Exercise description: Every entry is to be restated exactly; pictures are not part of the copy.

Itemized modification records:
*** Block opens ***

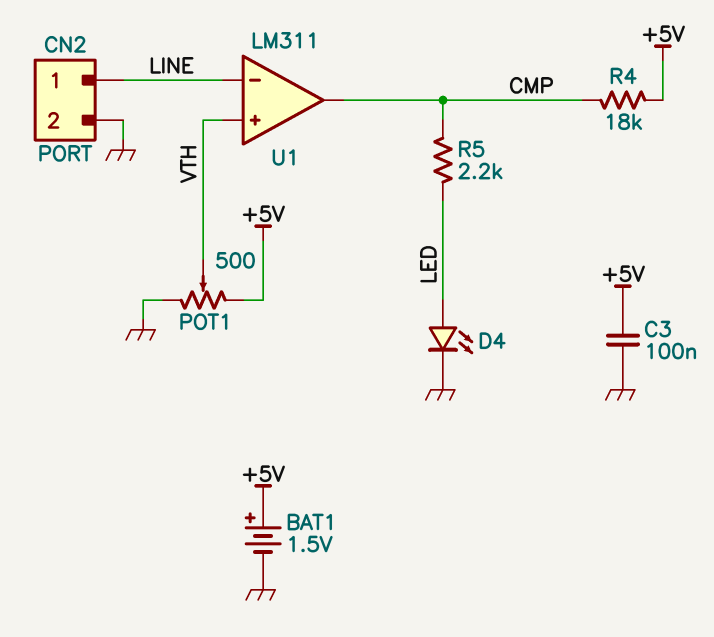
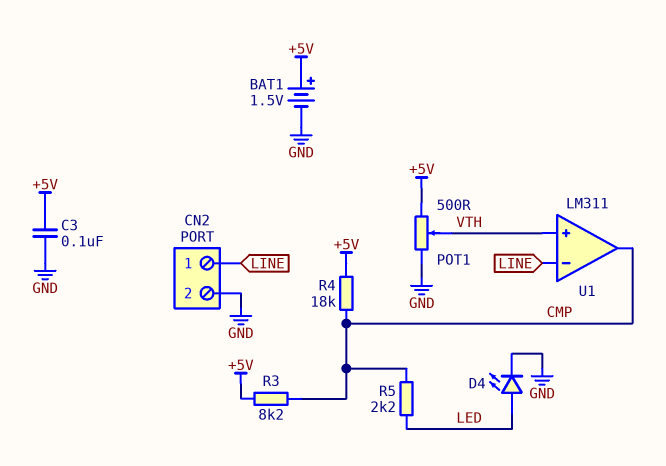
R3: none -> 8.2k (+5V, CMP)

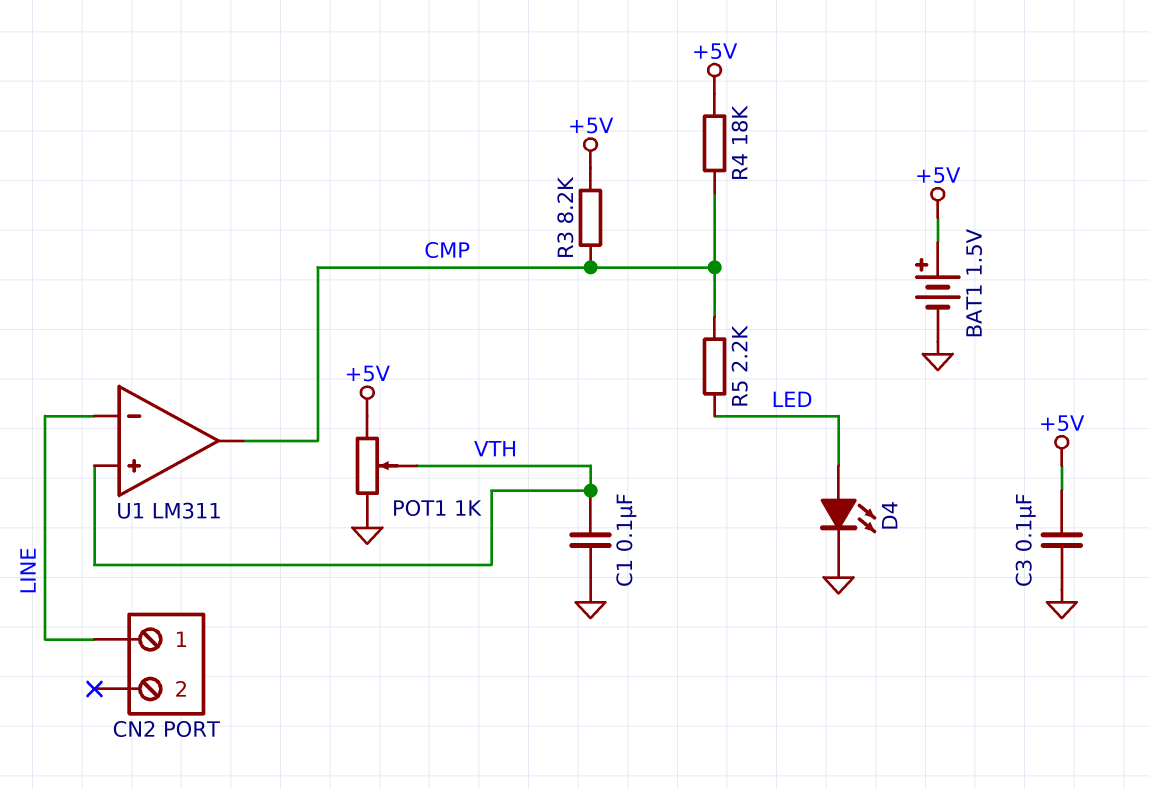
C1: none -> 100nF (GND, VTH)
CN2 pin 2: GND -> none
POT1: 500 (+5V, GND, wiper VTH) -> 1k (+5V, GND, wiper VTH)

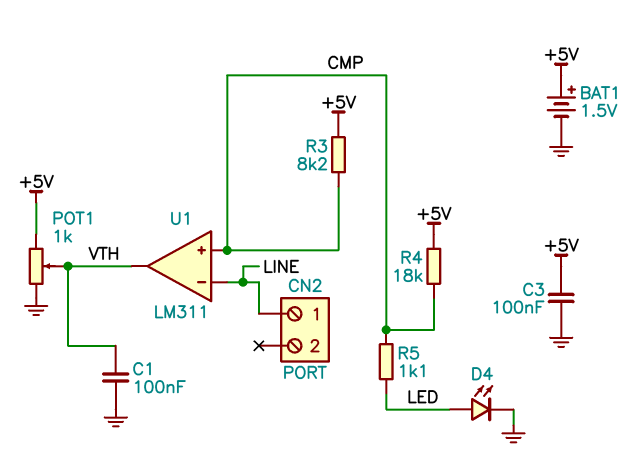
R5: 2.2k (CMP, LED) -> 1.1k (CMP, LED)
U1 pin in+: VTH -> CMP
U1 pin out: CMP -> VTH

*** Block closes ***

Finished exercise:
R3: none -> 8.2k (+5V, CMP)

C1: none -> 100nF (GND, VTH)
CN2 pin 2: GND -> none
POT1: 500 (+5V, GND, wiper VTH) -> 1k (+5V, GND, wiper VTH)

R5: 2.2k (CMP, LED) -> 1.1k (CMP, LED)
U1 pin in+: VTH -> CMP
U1 pin out: CMP -> VTH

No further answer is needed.